Each record is to be repeated exactly as it stands below.

------ Data to use

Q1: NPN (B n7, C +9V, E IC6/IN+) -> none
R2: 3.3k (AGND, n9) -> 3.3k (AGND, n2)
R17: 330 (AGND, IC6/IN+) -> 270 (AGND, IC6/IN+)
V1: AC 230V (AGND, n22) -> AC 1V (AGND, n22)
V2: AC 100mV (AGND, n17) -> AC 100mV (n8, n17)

------------

Result of this exercise:
Q1: NPN (B n7, C +9V, E IC6/IN+) -> none
R2: 3.3k (AGND, n9) -> 3.3k (AGND, n2)
R17: 330 (AGND, IC6/IN+) -> 270 (AGND, IC6/IN+)
V1: AC 230V (AGND, n22) -> AC 1V (AGND, n22)
V2: AC 100mV (AGND, n17) -> AC 100mV (n8, n17)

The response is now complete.